→ **Work to complete**:
Pictures in the data must not be copied, but everything else should be output exactly.

→ **Material shown**:

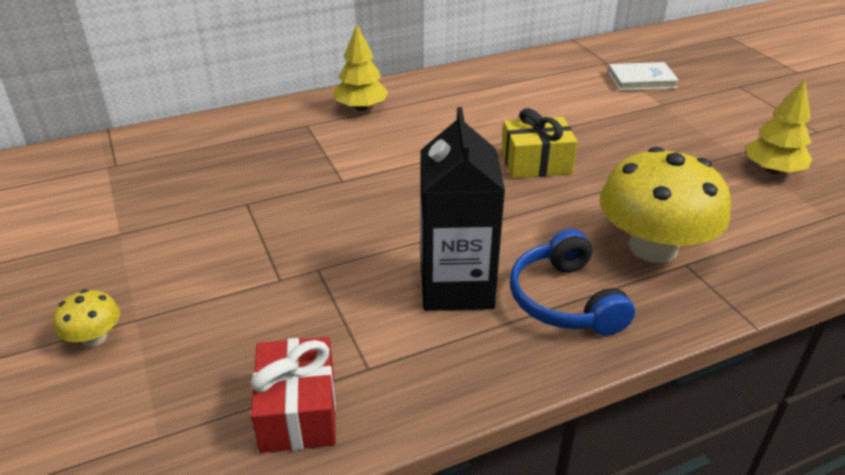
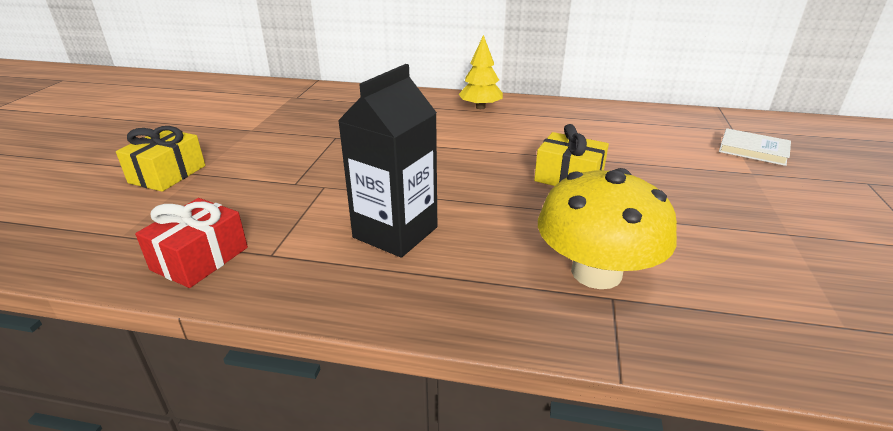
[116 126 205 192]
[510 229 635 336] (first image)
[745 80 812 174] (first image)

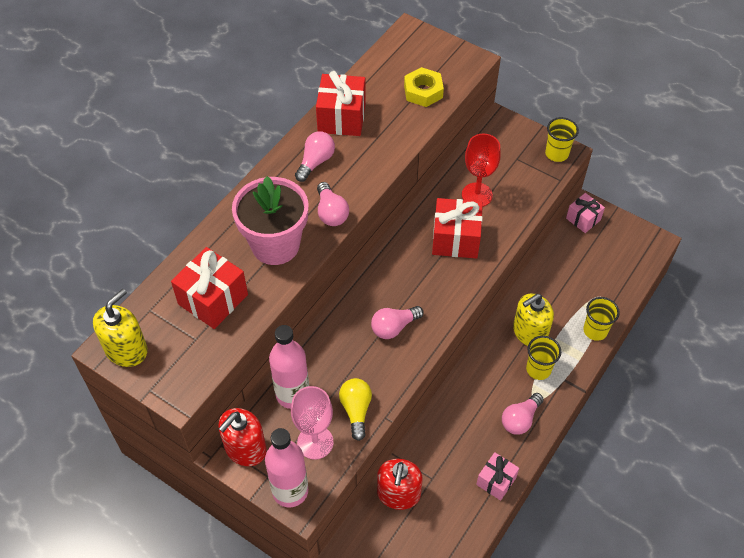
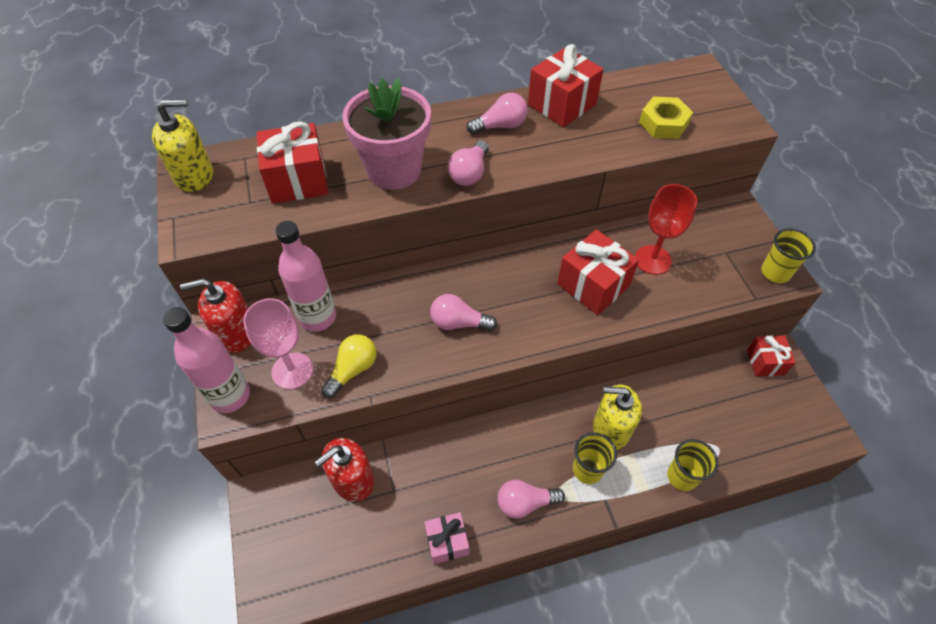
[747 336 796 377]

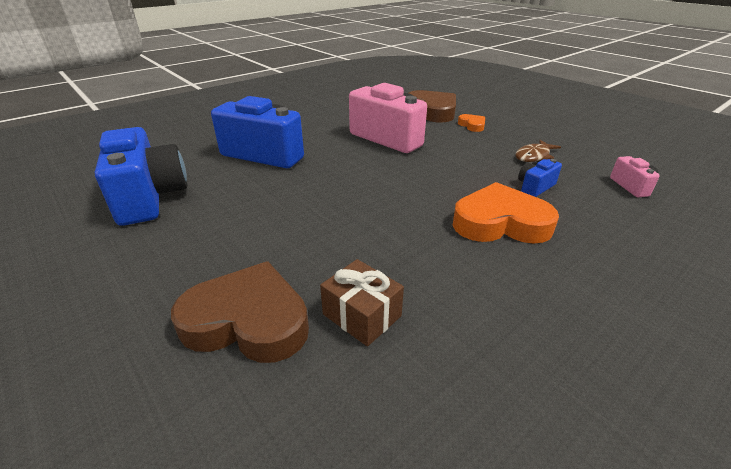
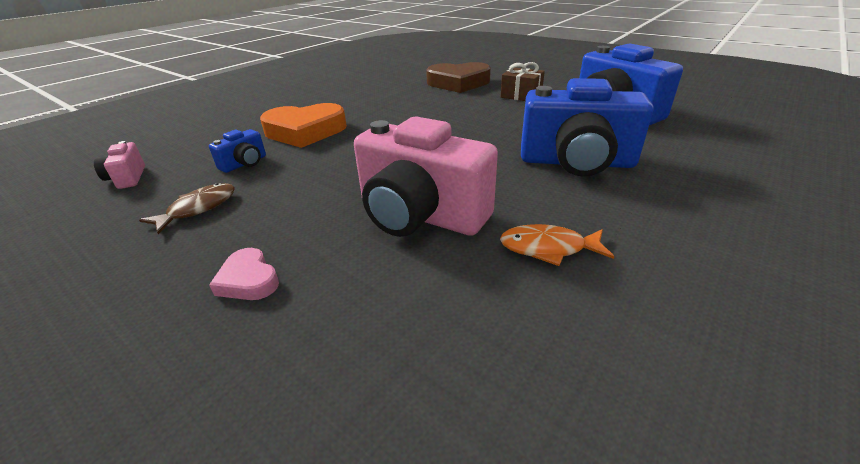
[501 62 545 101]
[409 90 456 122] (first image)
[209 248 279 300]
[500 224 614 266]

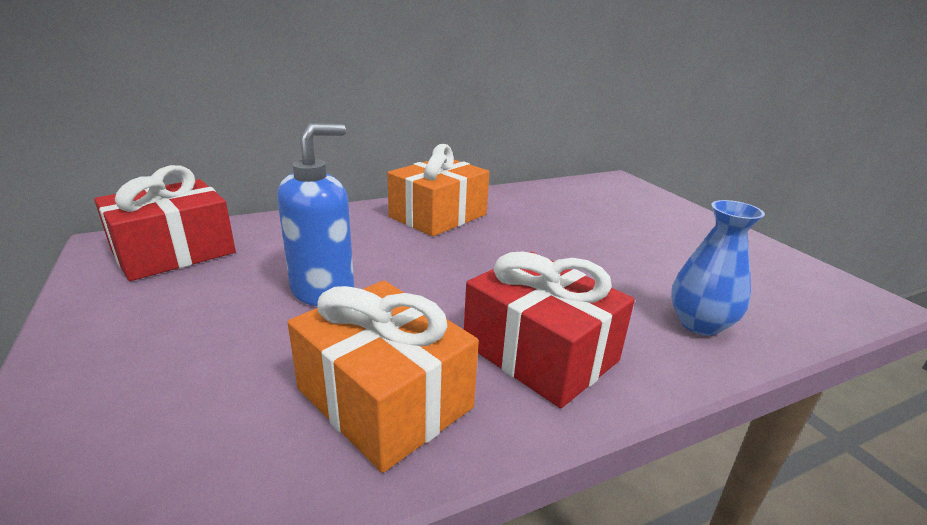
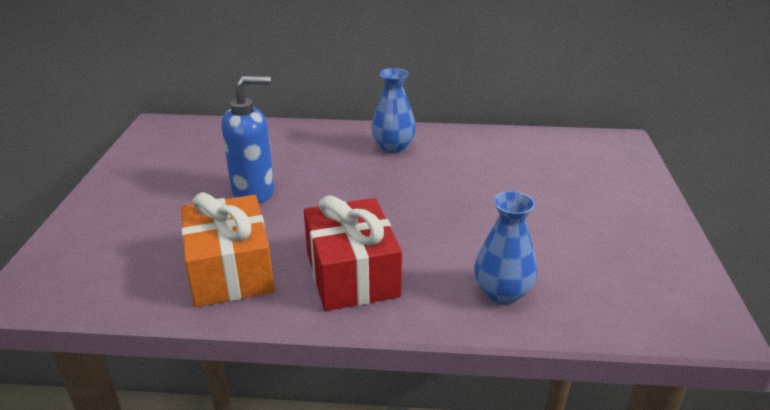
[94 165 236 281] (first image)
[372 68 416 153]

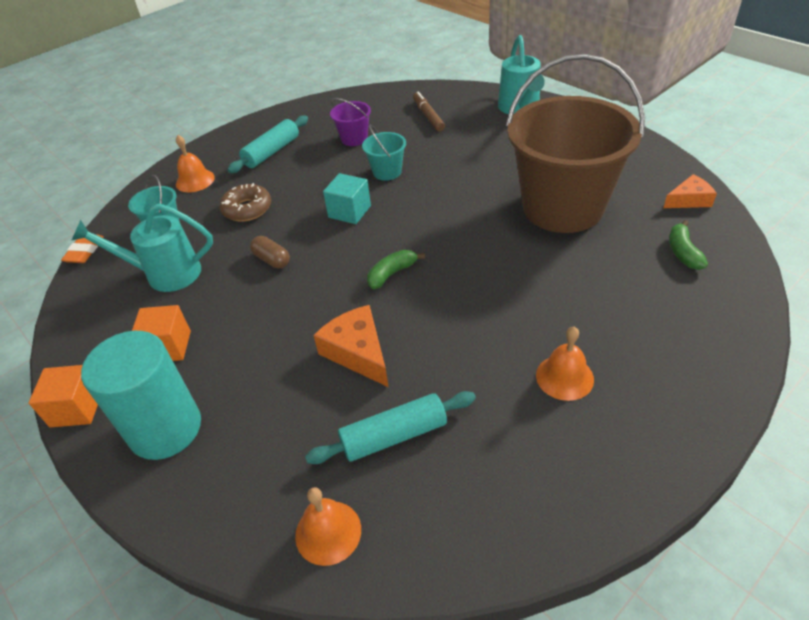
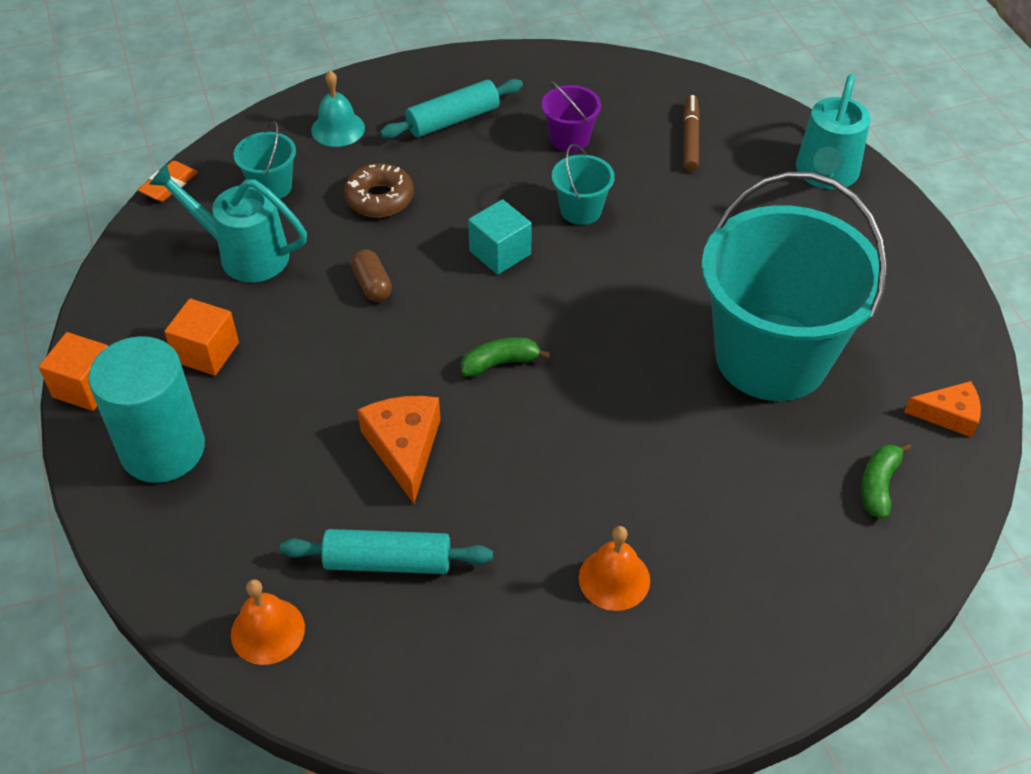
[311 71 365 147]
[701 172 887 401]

→ **Written response**:
[116 126 205 192]
[510 229 635 336] (first image)
[745 80 812 174] (first image)

[747 336 796 377]

[501 62 545 101]
[409 90 456 122] (first image)
[209 248 279 300]
[500 224 614 266]

[94 165 236 281] (first image)
[372 68 416 153]

[311 71 365 147]
[701 172 887 401]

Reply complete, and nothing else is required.